Version difference data:

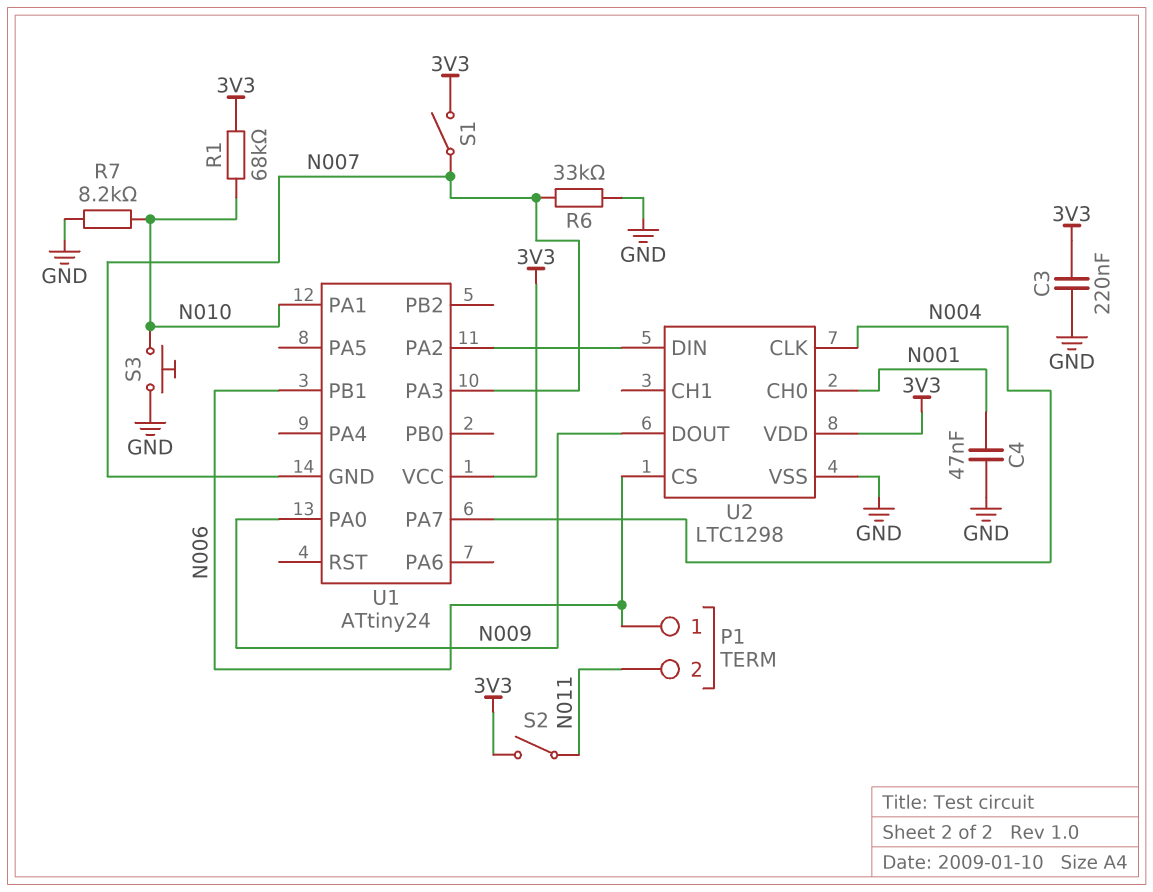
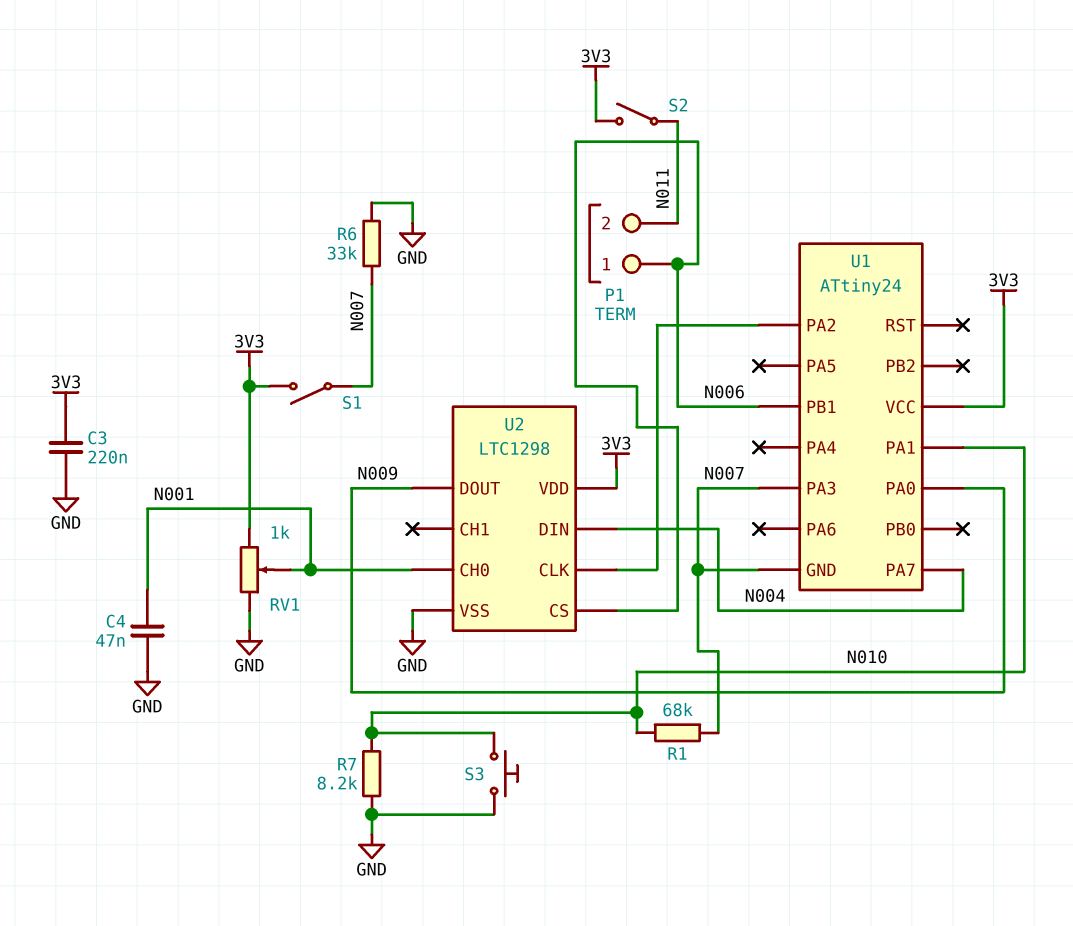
R1: 68k (3V3, N010) -> 68k (N007, N010)
RV1: none -> 1k (3V3, GND, wiper N001)
U2 pin CLK: N004 -> U1/PA2
U2 pin DIN: U1/PA2 -> N004

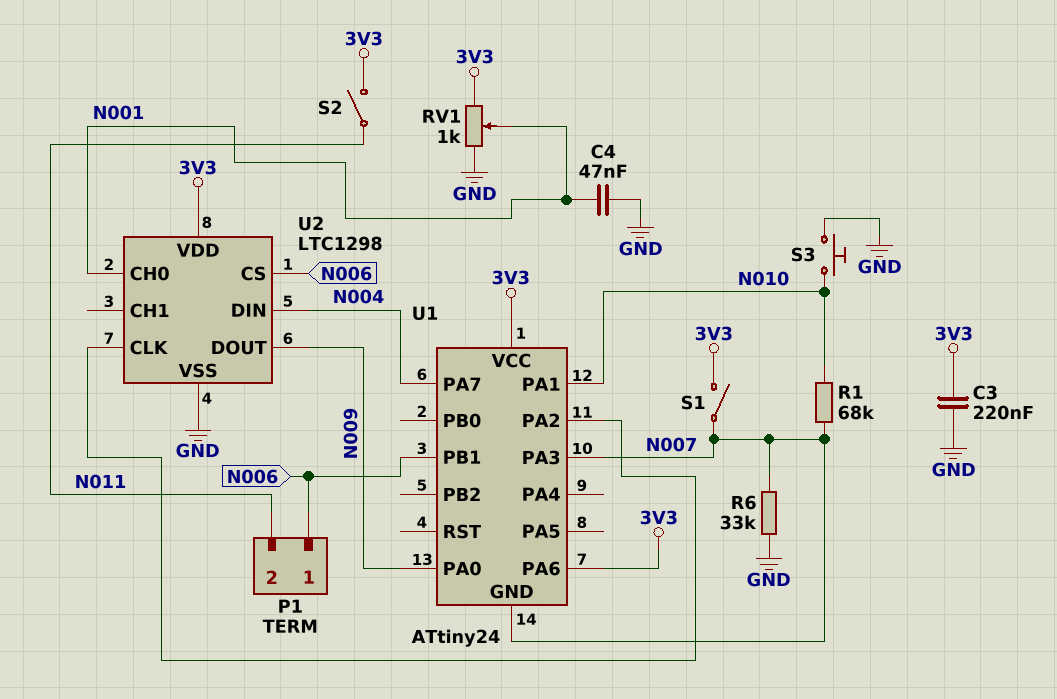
R7: 8.2k (GND, N010) -> none
U1 pin PA6: none -> 3V3

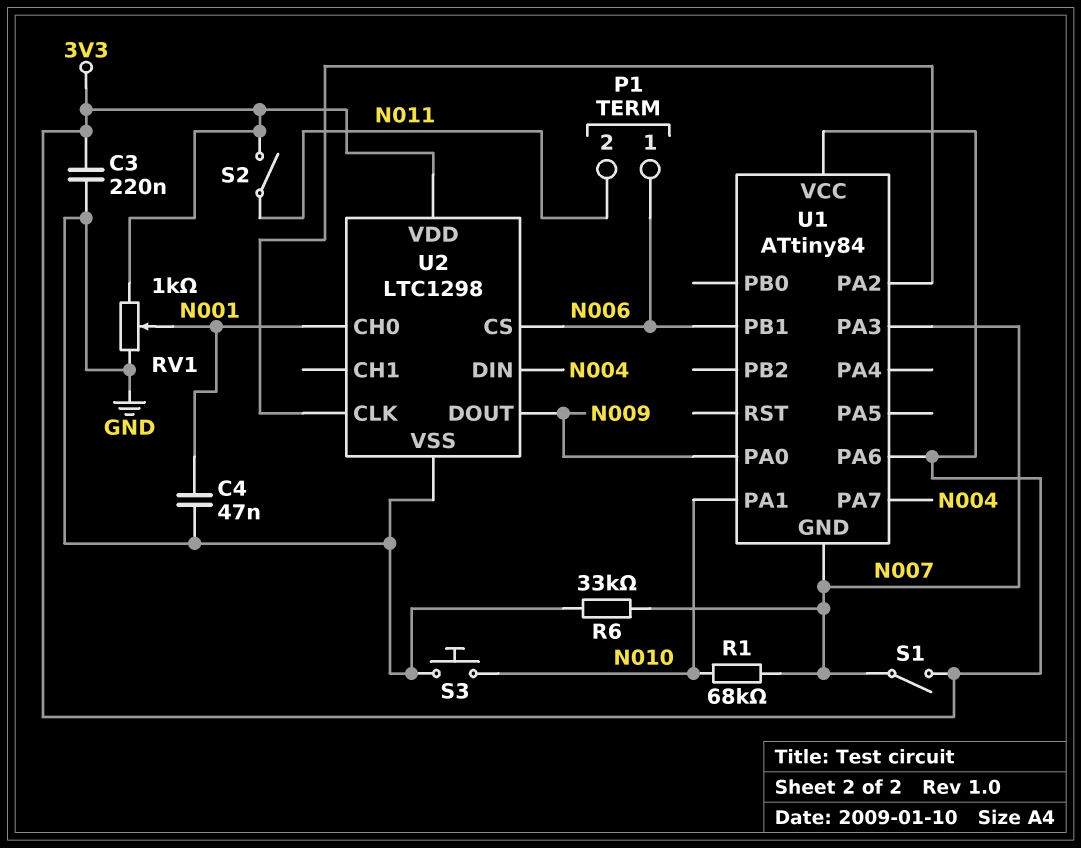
U1: ATtiny24 -> ATtiny84

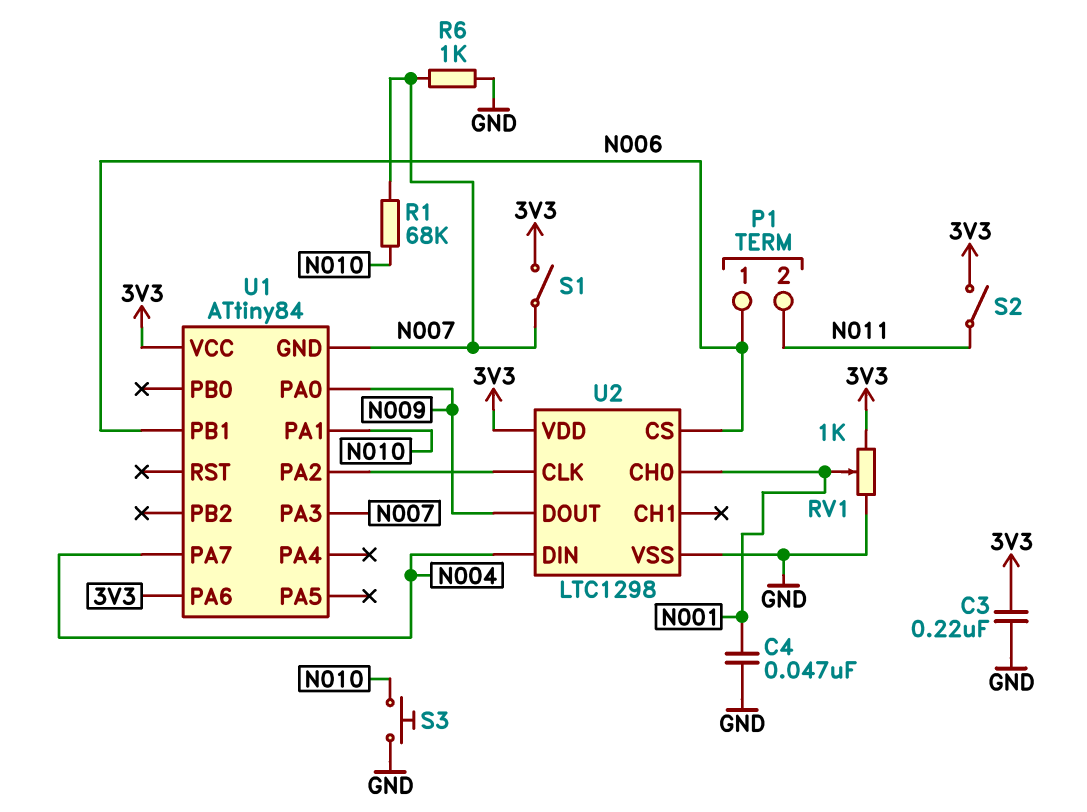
R6: 33k (GND, N007) -> 1k (GND, N007)

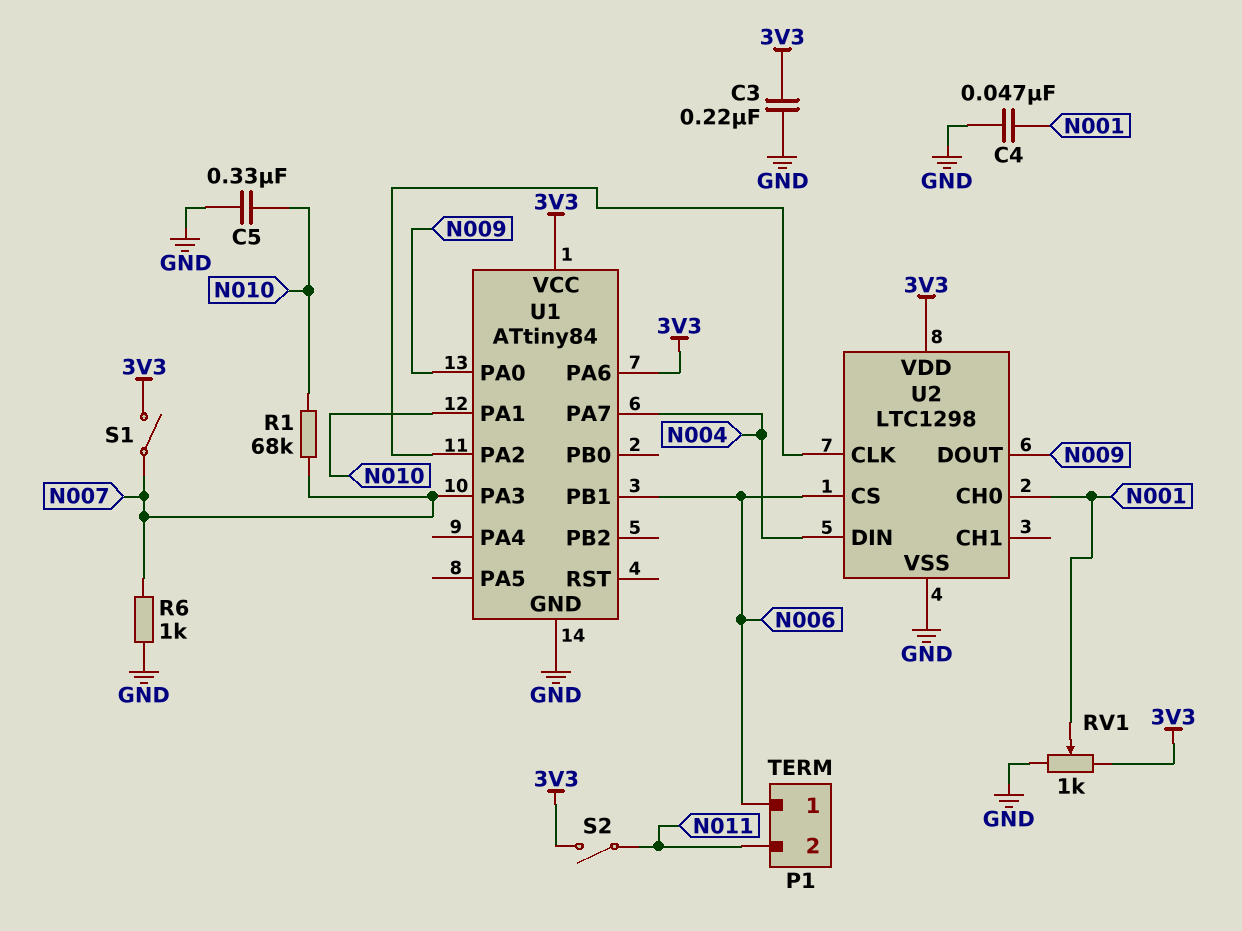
C5: none -> 330nF (GND, N010)
S3: button (GND, N010) -> none
U1 pin GND: N007 -> GND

Work request:
Reproduce the data above in full, exactly, with the images removed.

Solution to this exercise:
R1: 68k (3V3, N010) -> 68k (N007, N010)
RV1: none -> 1k (3V3, GND, wiper N001)
U2 pin CLK: N004 -> U1/PA2
U2 pin DIN: U1/PA2 -> N004

R7: 8.2k (GND, N010) -> none
U1 pin PA6: none -> 3V3

U1: ATtiny24 -> ATtiny84

R6: 33k (GND, N007) -> 1k (GND, N007)

C5: none -> 330nF (GND, N010)
S3: button (GND, N010) -> none
U1 pin GND: N007 -> GND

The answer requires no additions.